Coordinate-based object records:
%%

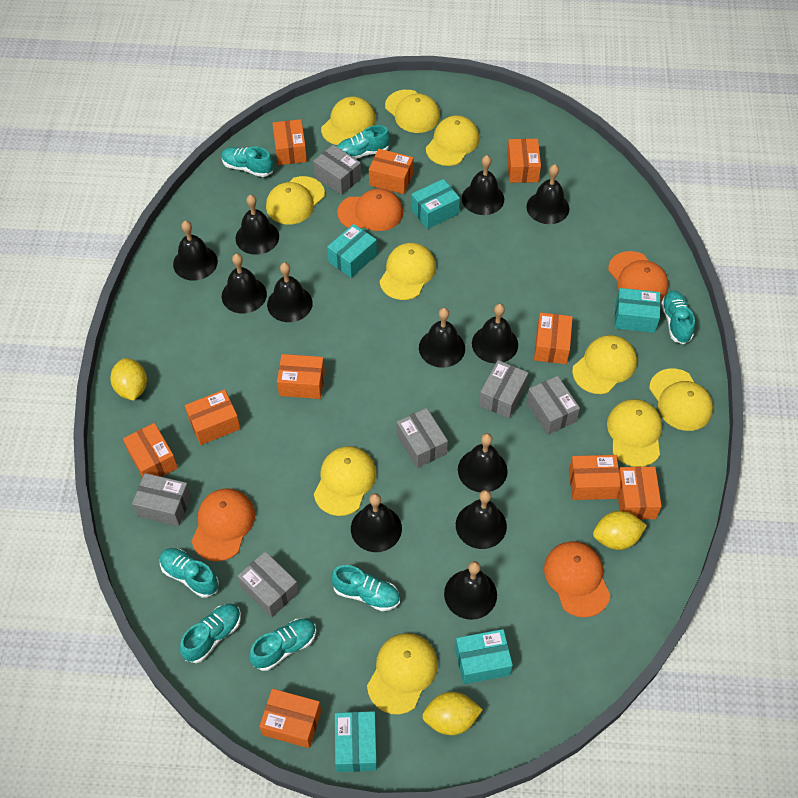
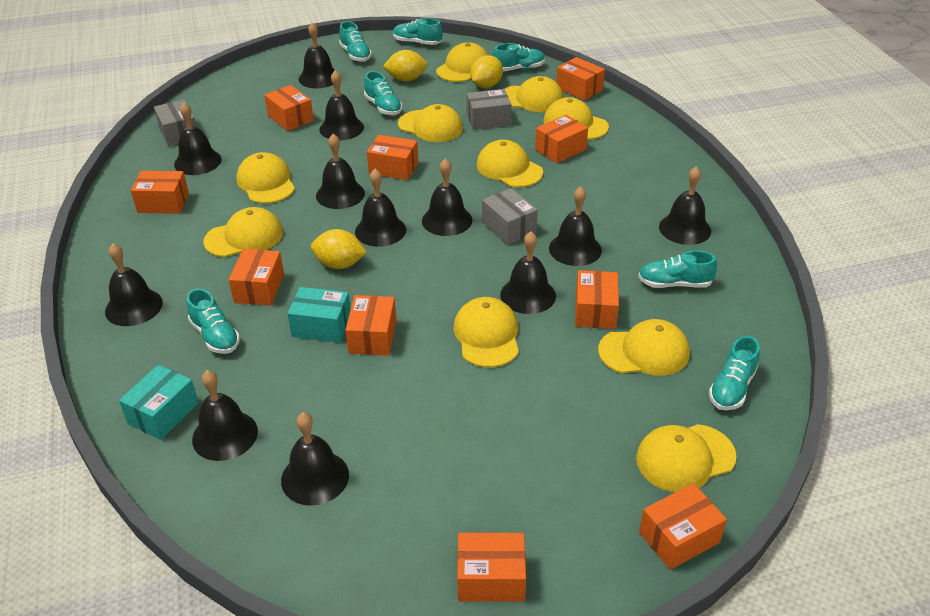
grey box: 6 -> 3
orange cap: 4 -> 0
turquoise box: 5 -> 2

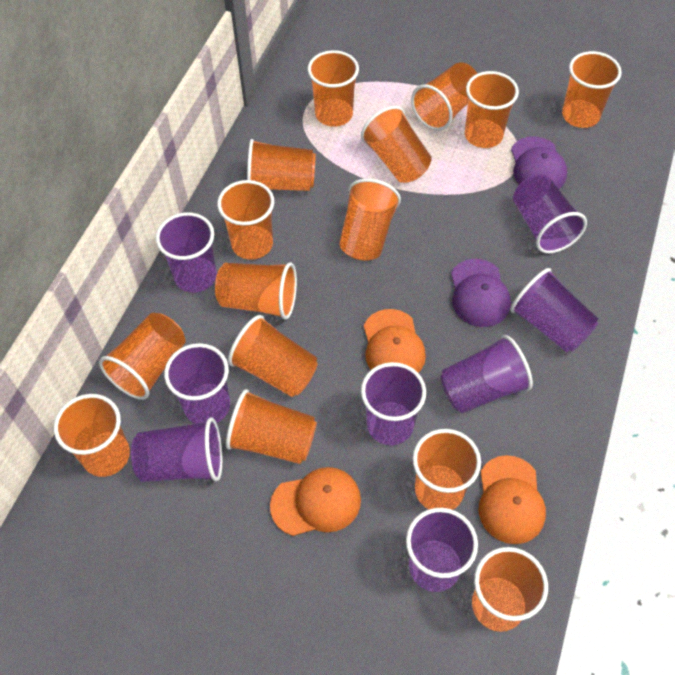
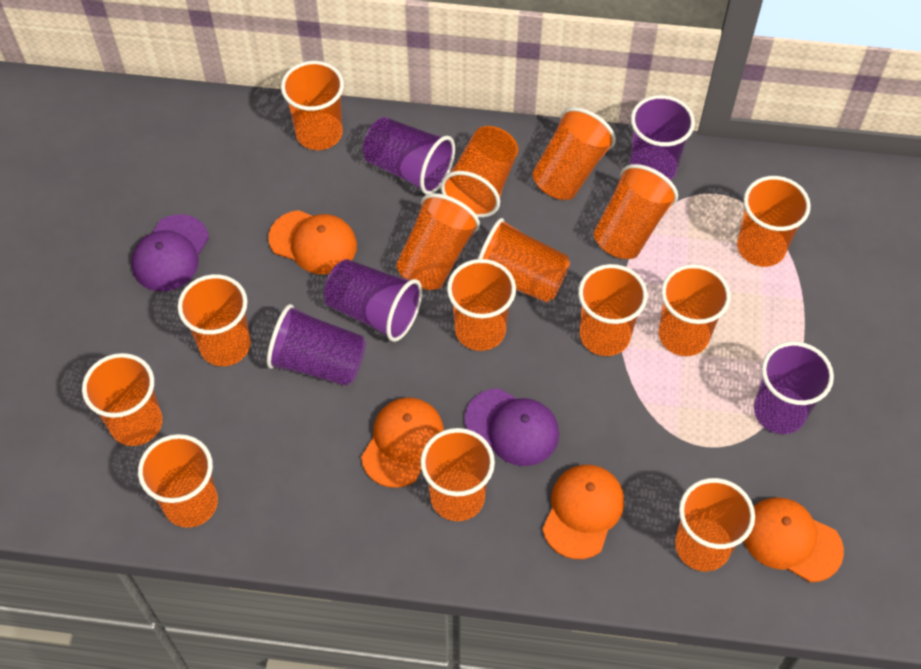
orange cap: 3 -> 4
purple cup: 8 -> 5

%%

**What the task requires:** Every entry above should come back exactly as written, except for its pictures.

**Solved problem:**
grey box: 6 -> 3
orange cap: 4 -> 0
turquoise box: 5 -> 2

orange cap: 3 -> 4
purple cup: 8 -> 5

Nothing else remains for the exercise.